→ **Stored data entries**

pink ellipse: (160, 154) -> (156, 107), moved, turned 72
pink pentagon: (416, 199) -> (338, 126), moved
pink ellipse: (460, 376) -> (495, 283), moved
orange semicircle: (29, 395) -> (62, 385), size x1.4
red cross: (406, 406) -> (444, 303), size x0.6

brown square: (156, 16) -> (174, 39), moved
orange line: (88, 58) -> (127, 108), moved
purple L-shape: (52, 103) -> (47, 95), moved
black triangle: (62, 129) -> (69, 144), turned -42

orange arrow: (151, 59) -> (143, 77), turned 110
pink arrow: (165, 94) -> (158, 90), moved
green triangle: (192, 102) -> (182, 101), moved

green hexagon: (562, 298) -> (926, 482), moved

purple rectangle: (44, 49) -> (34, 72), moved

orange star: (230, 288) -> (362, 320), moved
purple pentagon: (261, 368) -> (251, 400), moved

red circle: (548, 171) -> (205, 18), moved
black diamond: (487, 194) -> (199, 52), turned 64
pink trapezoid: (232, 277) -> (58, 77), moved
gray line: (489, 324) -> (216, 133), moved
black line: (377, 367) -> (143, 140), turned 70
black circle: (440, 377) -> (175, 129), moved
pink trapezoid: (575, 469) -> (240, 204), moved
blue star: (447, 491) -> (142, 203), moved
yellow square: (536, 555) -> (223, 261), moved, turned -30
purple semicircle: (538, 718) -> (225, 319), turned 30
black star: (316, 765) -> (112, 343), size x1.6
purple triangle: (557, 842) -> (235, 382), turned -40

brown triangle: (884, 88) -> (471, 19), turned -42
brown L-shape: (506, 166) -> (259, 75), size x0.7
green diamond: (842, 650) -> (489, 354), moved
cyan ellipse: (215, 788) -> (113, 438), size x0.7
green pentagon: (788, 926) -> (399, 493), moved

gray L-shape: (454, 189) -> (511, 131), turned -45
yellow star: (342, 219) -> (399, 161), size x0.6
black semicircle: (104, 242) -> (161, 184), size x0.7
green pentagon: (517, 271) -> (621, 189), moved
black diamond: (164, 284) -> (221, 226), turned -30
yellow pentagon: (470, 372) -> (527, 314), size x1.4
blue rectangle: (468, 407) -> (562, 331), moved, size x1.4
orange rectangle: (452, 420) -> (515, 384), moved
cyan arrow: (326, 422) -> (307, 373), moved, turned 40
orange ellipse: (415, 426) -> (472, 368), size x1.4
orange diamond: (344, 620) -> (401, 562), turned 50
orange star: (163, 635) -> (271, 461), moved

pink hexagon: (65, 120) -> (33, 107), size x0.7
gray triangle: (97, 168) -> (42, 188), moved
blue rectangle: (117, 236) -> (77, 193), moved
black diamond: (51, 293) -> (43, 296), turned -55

→ **What you will do**
All of the entries above need to be set down again exactly.

→ **Problem solution**
pink ellipse: (160, 154) -> (156, 107), moved, turned 72
pink pentagon: (416, 199) -> (338, 126), moved
pink ellipse: (460, 376) -> (495, 283), moved
orange semicircle: (29, 395) -> (62, 385), size x1.4
red cross: (406, 406) -> (444, 303), size x0.6

brown square: (156, 16) -> (174, 39), moved
orange line: (88, 58) -> (127, 108), moved
purple L-shape: (52, 103) -> (47, 95), moved
black triangle: (62, 129) -> (69, 144), turned -42

orange arrow: (151, 59) -> (143, 77), turned 110
pink arrow: (165, 94) -> (158, 90), moved
green triangle: (192, 102) -> (182, 101), moved

green hexagon: (562, 298) -> (926, 482), moved

purple rectangle: (44, 49) -> (34, 72), moved

orange star: (230, 288) -> (362, 320), moved
purple pentagon: (261, 368) -> (251, 400), moved

red circle: (548, 171) -> (205, 18), moved
black diamond: (487, 194) -> (199, 52), turned 64
pink trapezoid: (232, 277) -> (58, 77), moved
gray line: (489, 324) -> (216, 133), moved
black line: (377, 367) -> (143, 140), turned 70
black circle: (440, 377) -> (175, 129), moved
pink trapezoid: (575, 469) -> (240, 204), moved
blue star: (447, 491) -> (142, 203), moved
yellow square: (536, 555) -> (223, 261), moved, turned -30
purple semicircle: (538, 718) -> (225, 319), turned 30
black star: (316, 765) -> (112, 343), size x1.6
purple triangle: (557, 842) -> (235, 382), turned -40

brown triangle: (884, 88) -> (471, 19), turned -42
brown L-shape: (506, 166) -> (259, 75), size x0.7
green diamond: (842, 650) -> (489, 354), moved
cyan ellipse: (215, 788) -> (113, 438), size x0.7
green pentagon: (788, 926) -> (399, 493), moved

gray L-shape: (454, 189) -> (511, 131), turned -45
yellow star: (342, 219) -> (399, 161), size x0.6
black semicircle: (104, 242) -> (161, 184), size x0.7
green pentagon: (517, 271) -> (621, 189), moved
black diamond: (164, 284) -> (221, 226), turned -30
yellow pentagon: (470, 372) -> (527, 314), size x1.4
blue rectangle: (468, 407) -> (562, 331), moved, size x1.4
orange rectangle: (452, 420) -> (515, 384), moved
cyan arrow: (326, 422) -> (307, 373), moved, turned 40
orange ellipse: (415, 426) -> (472, 368), size x1.4
orange diamond: (344, 620) -> (401, 562), turned 50
orange star: (163, 635) -> (271, 461), moved

pink hexagon: (65, 120) -> (33, 107), size x0.7
gray triangle: (97, 168) -> (42, 188), moved
blue rectangle: (117, 236) -> (77, 193), moved
black diamond: (51, 293) -> (43, 296), turned -55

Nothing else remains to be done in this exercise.